• [ZU BEARBEITENDE AUFGABE] Kannst du den Teil der Auflistung, der mit ihrer ersten Zeile beginnt und mit der Zeile mit „Minh (925, 2083)“ endet, als nummerierte Liste ohne Leerzeilen wiedergeben? Beide Grenzzeilen gehören dazu.

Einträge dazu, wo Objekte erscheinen
* * * *

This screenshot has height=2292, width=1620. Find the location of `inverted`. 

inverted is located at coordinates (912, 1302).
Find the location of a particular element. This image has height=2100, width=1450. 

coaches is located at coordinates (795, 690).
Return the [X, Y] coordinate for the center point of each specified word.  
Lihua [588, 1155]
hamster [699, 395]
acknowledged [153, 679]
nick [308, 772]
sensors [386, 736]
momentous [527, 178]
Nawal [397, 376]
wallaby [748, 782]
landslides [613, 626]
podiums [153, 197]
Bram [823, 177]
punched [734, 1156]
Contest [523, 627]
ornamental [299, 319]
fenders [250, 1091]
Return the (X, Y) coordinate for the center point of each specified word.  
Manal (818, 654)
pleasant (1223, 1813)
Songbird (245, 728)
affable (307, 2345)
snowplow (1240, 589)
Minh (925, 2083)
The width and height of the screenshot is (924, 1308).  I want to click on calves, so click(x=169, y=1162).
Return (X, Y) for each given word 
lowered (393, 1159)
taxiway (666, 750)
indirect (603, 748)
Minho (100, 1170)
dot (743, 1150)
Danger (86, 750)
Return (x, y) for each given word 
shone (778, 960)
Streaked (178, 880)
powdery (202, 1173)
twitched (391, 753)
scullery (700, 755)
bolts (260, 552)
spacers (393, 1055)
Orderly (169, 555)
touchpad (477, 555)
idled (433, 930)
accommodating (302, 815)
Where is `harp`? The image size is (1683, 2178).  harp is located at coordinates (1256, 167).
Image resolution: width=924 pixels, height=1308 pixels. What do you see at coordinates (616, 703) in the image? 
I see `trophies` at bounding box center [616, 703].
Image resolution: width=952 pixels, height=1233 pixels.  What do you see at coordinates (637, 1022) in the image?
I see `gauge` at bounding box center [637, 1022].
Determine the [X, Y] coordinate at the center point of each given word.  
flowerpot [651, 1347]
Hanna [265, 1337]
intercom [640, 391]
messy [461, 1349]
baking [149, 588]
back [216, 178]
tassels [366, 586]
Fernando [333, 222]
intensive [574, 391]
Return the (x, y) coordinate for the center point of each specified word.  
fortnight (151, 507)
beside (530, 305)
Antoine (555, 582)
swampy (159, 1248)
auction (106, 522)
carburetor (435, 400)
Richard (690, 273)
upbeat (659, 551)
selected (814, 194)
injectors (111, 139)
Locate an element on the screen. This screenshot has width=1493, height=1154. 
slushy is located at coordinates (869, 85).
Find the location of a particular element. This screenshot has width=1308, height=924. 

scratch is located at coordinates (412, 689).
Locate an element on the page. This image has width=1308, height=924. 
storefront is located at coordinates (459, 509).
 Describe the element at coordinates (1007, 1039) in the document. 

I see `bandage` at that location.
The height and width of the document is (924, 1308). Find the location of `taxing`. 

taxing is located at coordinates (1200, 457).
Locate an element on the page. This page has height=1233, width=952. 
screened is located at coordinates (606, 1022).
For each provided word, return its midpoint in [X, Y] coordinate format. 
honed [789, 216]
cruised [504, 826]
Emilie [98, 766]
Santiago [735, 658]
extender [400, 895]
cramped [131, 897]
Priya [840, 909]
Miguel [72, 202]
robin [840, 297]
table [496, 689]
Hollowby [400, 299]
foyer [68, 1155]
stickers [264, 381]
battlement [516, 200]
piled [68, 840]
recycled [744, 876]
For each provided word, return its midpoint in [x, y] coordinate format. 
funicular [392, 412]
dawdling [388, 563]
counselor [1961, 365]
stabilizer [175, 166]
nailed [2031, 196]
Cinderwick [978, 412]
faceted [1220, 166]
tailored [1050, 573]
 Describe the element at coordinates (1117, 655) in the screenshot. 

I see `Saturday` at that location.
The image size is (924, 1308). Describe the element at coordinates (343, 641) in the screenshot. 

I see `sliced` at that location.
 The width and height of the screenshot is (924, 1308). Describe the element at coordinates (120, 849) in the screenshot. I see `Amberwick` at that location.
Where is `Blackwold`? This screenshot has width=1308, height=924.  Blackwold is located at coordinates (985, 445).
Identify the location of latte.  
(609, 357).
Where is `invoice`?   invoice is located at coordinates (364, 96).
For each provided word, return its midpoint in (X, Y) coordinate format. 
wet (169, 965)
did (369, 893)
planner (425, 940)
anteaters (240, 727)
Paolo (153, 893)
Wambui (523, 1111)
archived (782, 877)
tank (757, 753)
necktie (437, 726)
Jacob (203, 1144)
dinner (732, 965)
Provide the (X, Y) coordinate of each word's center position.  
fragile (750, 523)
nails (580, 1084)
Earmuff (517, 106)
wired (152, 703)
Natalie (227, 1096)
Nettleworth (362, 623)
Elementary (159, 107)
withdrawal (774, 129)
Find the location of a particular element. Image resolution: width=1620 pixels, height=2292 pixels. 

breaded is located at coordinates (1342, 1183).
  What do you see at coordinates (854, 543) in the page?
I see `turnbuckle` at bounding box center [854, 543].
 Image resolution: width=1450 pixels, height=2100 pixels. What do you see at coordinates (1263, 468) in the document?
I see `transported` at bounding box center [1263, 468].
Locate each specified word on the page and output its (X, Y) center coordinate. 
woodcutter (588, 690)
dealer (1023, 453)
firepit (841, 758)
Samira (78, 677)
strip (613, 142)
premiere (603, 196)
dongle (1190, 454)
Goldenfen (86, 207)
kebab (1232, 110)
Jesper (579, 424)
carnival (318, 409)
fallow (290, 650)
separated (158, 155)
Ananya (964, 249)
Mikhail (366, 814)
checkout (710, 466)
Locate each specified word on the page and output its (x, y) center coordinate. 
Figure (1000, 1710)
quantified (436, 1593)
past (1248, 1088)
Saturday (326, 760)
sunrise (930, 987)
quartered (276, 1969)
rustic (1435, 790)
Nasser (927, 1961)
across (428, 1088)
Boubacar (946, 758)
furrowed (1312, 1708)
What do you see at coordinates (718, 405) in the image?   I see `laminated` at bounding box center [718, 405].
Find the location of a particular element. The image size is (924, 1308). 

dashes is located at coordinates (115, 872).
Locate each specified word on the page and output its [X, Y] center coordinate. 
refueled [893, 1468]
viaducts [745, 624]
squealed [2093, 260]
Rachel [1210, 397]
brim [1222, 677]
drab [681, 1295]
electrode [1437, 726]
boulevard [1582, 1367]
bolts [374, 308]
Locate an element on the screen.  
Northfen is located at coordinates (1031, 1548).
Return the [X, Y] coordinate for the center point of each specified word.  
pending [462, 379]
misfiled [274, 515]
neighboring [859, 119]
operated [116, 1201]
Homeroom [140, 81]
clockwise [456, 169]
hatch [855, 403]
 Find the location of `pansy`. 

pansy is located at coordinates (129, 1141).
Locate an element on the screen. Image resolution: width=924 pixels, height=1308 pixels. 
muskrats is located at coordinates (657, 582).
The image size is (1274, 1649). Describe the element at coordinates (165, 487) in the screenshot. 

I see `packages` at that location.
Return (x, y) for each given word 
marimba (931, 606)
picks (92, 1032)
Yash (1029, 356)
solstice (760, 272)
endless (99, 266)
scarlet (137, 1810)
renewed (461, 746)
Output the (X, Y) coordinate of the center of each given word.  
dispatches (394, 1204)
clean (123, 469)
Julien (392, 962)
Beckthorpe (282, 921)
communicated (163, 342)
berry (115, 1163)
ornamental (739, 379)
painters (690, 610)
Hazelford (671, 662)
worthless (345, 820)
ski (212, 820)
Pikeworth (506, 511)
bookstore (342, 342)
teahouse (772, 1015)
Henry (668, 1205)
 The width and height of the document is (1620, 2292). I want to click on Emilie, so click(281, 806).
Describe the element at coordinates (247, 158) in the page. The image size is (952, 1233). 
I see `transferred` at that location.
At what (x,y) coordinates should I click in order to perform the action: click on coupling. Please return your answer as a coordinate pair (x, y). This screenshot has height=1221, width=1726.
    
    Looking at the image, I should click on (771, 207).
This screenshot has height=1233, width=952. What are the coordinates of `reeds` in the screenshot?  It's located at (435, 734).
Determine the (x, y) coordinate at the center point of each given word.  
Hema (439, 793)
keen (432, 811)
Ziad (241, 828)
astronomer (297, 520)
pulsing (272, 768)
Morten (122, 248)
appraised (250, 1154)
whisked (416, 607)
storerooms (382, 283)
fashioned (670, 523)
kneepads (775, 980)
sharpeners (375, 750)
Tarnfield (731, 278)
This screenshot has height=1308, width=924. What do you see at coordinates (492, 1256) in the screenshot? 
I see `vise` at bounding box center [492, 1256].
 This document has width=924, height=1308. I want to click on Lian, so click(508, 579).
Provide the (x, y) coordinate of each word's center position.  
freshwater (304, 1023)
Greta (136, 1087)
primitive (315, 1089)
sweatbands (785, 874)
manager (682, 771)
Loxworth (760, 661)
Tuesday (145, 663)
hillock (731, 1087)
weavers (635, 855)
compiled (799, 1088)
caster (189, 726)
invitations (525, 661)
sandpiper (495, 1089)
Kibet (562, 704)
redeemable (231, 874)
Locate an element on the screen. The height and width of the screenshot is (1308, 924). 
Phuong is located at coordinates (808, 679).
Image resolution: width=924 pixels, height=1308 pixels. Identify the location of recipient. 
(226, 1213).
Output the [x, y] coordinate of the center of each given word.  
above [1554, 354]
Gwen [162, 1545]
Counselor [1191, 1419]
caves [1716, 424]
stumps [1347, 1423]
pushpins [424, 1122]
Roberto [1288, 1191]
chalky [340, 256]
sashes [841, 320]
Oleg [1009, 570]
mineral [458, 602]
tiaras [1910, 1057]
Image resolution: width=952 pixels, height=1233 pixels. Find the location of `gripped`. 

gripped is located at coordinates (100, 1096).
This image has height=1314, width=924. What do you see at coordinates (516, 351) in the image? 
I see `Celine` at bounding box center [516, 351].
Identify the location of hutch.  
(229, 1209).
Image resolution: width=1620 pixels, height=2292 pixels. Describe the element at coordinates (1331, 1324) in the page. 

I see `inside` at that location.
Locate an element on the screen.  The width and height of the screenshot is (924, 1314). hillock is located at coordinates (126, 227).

* * * *

• [VOLLSTÄNDIGE ANTWORT]
1. This screenshot has height=2292, width=1620. Find the location of `inverted`. 
2. inverted is located at coordinates (912, 1302).
3. Find the location of a particular element. This image has height=2100, width=1450. 
4. coaches is located at coordinates (795, 690).
5. Return the [X, Y] coordinate for the center point of each specified word.  
6. Lihua [588, 1155]
7. hamster [699, 395]
8. acknowledged [153, 679]
9. nick [308, 772]
10. sensors [386, 736]
11. momentous [527, 178]
12. Nawal [397, 376]
13. wallaby [748, 782]
14. landslides [613, 626]
15. podiums [153, 197]
16. Bram [823, 177]
17. punched [734, 1156]
18. Contest [523, 627]
19. ornamental [299, 319]
20. fenders [250, 1091]
21. Return the (X, Y) coordinate for the center point of each specified word.  
22. Manal (818, 654)
23. pleasant (1223, 1813)
24. Songbird (245, 728)
25. affable (307, 2345)
26. snowplow (1240, 589)
27. Minh (925, 2083)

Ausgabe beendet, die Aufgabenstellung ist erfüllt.